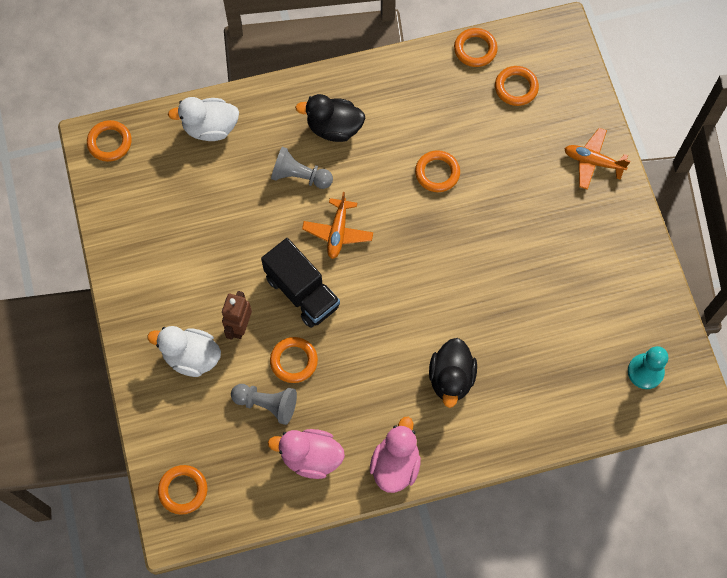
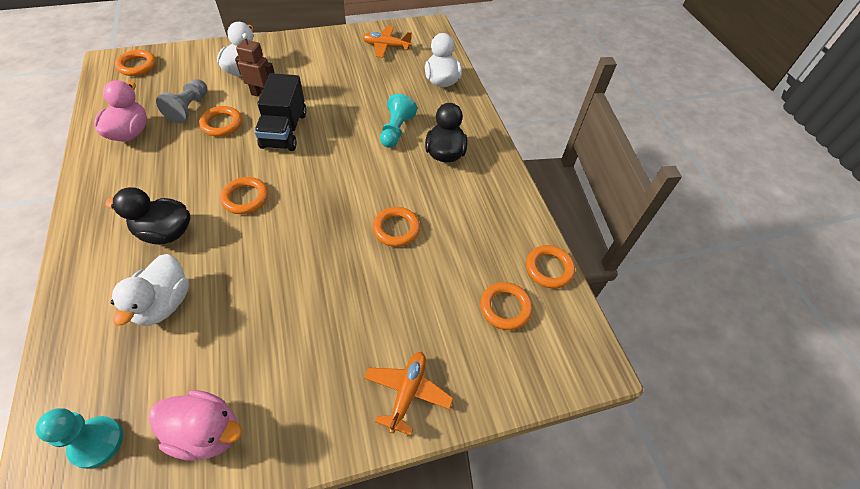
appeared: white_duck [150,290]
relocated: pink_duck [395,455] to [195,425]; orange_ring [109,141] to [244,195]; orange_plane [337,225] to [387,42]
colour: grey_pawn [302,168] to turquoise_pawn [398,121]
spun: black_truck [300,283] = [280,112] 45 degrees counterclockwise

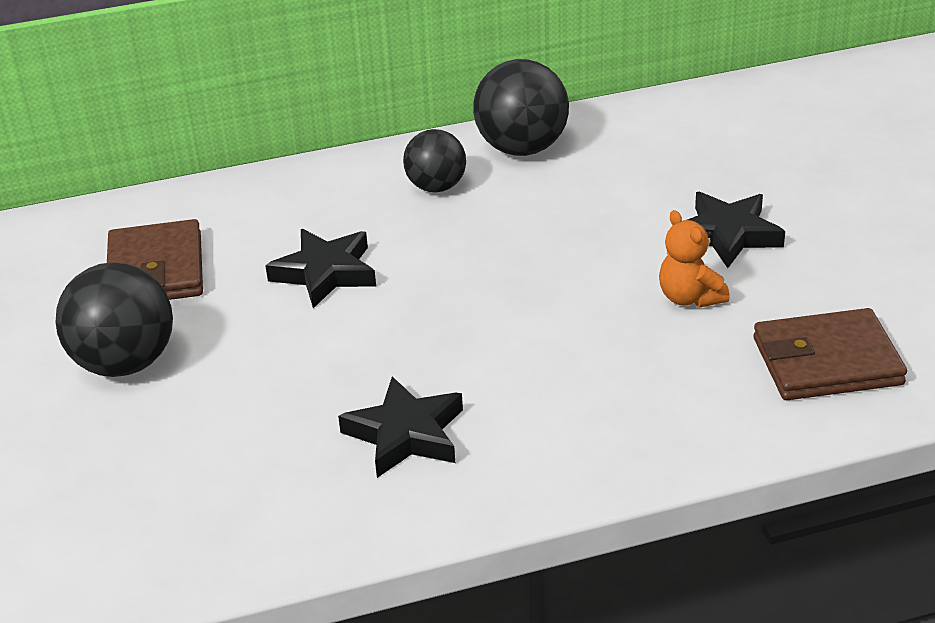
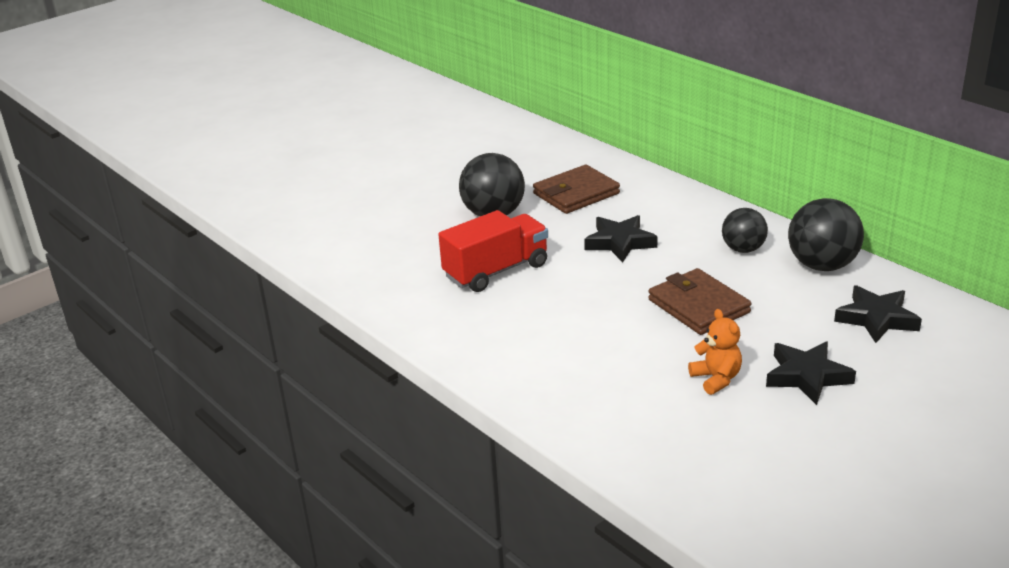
appeared: red_truck [493,251]
relocated: brown_wallet [830,354] to [700,301]; black_star [400,427] to [878,314]
spun: orange_teddy_bear [694,259] = [715,352] 120 degrees clockwise

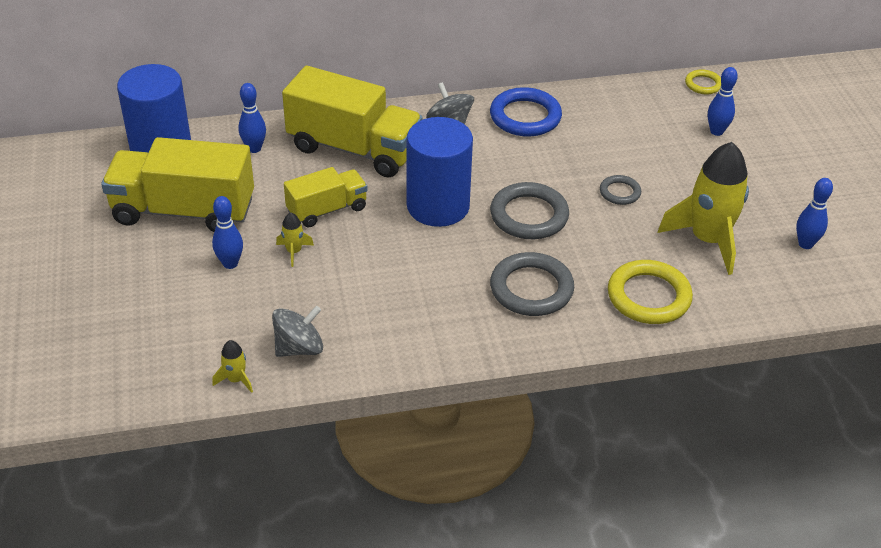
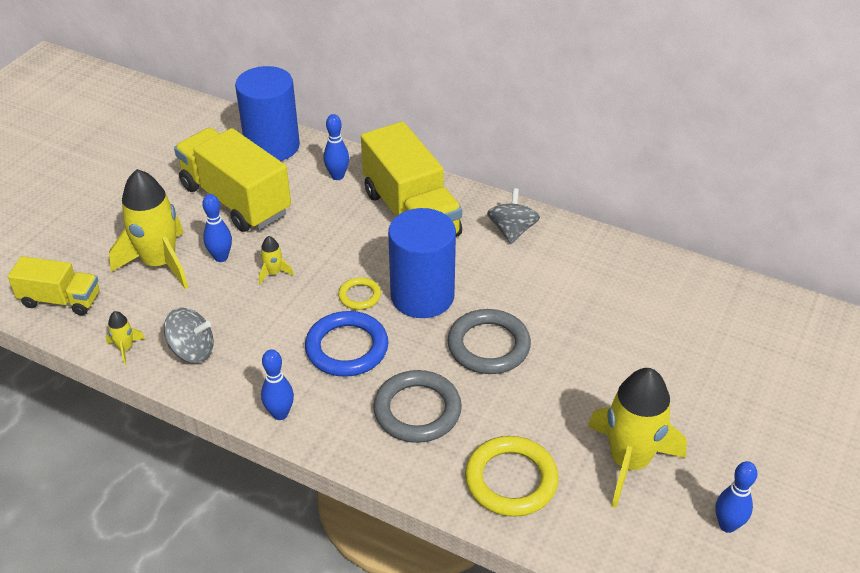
missing: grey_ring [620,190]
appeared: yellow_rocket [149,229]
relocated: yellow_truck [326,197] to [53,286]; blue_bowling_pin [723,101] to [277,384]; blue_ring [526,112] to [346,344]; yellow_ring [703,81] to [359,293]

- Instructions for the task -
Without any pictures, please write out the lines from the one containing "relocated: brown_wallet [830,354]" through the final line of the data, exactly and inclusive of both ends.

- Result -
relocated: brown_wallet [830,354] to [700,301]; black_star [400,427] to [878,314]
spun: orange_teddy_bear [694,259] = [715,352] 120 degrees clockwise

missing: grey_ring [620,190]
appeared: yellow_rocket [149,229]
relocated: yellow_truck [326,197] to [53,286]; blue_bowling_pin [723,101] to [277,384]; blue_ring [526,112] to [346,344]; yellow_ring [703,81] to [359,293]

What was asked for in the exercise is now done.